◆ **DIRECTION**
Could you return, unchanged, the lines of the records below from the one containing "requested (499, 438)" up to and including the one containing "whippet [647, 673]"?

[begin INFORMATION GIVEN]

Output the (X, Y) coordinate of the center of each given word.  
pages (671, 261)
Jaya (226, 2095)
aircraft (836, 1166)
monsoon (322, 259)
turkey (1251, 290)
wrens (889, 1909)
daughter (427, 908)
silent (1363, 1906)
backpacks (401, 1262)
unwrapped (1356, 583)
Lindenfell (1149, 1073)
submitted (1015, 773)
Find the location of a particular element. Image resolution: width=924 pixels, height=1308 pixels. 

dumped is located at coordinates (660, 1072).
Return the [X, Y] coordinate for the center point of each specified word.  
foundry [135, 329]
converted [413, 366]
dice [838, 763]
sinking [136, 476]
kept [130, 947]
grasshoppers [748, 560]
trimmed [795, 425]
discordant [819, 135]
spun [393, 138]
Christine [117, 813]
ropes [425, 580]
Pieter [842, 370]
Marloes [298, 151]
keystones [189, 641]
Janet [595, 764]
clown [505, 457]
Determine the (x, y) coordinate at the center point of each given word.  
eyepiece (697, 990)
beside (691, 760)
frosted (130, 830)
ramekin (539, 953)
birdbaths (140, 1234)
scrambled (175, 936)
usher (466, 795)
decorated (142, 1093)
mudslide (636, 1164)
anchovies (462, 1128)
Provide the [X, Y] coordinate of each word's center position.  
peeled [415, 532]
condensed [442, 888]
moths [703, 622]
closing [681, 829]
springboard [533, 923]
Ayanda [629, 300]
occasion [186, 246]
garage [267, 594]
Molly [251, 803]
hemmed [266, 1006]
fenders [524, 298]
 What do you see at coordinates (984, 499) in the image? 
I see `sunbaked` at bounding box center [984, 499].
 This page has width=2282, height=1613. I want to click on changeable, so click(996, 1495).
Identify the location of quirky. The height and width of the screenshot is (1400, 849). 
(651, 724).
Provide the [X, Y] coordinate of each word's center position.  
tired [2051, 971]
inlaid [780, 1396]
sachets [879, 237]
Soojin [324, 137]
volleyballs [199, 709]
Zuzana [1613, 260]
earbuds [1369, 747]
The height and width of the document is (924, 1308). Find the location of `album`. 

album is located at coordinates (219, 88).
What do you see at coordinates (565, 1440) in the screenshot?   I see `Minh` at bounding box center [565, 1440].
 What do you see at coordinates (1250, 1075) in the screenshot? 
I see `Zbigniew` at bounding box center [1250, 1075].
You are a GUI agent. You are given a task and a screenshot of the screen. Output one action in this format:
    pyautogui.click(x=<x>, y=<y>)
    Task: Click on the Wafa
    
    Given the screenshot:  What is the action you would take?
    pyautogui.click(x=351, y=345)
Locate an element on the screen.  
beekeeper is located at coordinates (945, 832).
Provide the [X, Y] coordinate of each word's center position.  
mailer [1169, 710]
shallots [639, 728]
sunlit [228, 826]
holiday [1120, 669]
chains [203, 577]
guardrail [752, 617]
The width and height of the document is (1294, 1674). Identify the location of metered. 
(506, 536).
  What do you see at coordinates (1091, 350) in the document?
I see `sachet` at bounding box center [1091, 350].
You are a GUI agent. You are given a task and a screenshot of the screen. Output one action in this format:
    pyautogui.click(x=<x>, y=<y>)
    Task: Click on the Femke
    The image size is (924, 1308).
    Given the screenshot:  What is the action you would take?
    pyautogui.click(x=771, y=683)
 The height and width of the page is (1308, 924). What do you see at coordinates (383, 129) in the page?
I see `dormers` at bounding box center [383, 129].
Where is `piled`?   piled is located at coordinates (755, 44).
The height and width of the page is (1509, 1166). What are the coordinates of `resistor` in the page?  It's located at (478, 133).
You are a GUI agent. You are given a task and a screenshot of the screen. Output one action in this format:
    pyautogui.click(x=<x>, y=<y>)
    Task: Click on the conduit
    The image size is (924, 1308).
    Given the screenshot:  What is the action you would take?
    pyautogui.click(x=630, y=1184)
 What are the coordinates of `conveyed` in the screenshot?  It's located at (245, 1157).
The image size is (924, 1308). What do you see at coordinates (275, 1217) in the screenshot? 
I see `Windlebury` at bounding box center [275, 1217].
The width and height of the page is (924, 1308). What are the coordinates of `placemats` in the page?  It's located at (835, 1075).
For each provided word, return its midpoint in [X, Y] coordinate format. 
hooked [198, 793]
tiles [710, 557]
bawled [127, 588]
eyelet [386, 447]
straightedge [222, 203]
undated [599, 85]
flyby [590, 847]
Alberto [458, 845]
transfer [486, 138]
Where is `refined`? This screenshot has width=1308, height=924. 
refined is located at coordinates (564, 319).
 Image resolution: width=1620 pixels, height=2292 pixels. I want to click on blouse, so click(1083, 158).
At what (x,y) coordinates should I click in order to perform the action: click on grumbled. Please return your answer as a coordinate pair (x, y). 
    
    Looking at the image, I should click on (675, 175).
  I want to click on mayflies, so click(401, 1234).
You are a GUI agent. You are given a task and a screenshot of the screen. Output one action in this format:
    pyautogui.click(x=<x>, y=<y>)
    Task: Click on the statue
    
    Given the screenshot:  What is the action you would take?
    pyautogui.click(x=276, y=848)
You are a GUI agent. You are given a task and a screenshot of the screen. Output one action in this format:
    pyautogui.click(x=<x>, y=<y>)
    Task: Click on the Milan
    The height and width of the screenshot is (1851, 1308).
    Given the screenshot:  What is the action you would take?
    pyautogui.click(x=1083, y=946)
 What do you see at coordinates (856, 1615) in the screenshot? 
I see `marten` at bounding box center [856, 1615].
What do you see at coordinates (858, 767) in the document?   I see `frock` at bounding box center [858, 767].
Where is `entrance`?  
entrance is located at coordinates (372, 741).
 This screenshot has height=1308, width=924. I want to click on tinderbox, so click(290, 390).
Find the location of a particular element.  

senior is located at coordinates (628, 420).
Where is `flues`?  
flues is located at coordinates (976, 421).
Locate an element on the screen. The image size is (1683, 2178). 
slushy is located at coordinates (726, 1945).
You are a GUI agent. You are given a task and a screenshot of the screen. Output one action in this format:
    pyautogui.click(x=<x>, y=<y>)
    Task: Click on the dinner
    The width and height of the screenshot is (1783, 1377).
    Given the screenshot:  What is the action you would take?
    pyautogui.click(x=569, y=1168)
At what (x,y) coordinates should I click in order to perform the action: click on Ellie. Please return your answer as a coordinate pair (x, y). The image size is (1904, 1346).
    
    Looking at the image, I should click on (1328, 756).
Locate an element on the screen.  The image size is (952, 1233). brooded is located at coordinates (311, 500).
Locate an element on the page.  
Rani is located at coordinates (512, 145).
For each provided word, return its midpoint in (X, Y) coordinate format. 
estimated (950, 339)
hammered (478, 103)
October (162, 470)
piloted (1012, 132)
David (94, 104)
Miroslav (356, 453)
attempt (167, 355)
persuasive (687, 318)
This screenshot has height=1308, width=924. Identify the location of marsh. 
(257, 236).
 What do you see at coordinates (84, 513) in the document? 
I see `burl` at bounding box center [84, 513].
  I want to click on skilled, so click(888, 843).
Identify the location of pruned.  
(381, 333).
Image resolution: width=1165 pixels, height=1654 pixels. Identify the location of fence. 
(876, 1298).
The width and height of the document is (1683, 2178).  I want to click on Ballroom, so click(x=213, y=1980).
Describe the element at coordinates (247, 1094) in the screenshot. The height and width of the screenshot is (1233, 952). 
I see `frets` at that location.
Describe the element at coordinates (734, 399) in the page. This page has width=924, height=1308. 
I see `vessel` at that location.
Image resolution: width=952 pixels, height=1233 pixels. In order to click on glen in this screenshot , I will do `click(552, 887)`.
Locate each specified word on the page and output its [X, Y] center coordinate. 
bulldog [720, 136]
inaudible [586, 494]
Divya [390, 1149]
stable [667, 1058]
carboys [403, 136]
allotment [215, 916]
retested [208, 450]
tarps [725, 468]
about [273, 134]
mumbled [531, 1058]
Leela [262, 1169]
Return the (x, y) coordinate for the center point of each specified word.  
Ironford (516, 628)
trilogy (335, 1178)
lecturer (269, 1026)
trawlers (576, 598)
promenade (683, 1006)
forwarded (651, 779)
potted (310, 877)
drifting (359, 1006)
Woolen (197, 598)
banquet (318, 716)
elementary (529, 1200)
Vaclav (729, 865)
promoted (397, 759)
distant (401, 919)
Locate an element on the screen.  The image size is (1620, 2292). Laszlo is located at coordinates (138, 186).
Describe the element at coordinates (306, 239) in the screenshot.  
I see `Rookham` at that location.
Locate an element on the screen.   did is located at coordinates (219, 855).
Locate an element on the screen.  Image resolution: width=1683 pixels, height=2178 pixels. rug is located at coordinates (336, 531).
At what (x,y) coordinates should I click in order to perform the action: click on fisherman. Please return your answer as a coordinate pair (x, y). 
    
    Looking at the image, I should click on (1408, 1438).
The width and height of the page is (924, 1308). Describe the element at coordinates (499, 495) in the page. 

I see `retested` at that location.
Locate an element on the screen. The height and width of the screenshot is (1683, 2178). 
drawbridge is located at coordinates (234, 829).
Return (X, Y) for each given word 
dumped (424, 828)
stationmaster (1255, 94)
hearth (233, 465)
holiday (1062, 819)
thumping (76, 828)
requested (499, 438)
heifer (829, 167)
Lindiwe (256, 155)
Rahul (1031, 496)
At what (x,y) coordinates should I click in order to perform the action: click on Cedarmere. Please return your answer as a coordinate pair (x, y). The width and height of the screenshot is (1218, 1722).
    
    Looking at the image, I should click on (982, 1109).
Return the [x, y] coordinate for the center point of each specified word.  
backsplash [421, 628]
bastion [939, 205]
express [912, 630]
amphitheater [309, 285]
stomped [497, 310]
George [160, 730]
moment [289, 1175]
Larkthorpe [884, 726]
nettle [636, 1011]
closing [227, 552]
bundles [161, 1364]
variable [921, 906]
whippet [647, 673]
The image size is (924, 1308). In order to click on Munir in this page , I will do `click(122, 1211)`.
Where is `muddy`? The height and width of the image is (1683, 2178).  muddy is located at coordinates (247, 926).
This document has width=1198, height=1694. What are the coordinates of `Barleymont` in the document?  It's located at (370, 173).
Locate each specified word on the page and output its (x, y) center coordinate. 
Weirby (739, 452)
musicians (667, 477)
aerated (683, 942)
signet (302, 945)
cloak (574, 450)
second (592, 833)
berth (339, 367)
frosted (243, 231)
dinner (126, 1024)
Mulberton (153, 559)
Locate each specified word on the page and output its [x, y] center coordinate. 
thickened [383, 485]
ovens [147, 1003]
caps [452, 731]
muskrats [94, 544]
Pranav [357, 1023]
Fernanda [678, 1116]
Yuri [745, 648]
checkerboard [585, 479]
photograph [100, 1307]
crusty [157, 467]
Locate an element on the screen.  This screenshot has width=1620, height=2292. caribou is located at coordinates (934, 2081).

[end INFORMATION GIVEN]

◆ **EXERCISE OUTPUT**
requested (499, 438)
heifer (829, 167)
Lindiwe (256, 155)
Rahul (1031, 496)
At what (x,y) coordinates should I click in order to perform the action: click on Cedarmere. Please return your answer as a coordinate pair (x, y). The width and height of the screenshot is (1218, 1722).
    
    Looking at the image, I should click on (982, 1109).
Return the [x, y] coordinate for the center point of each specified word.  
backsplash [421, 628]
bastion [939, 205]
express [912, 630]
amphitheater [309, 285]
stomped [497, 310]
George [160, 730]
moment [289, 1175]
Larkthorpe [884, 726]
nettle [636, 1011]
closing [227, 552]
bundles [161, 1364]
variable [921, 906]
whippet [647, 673]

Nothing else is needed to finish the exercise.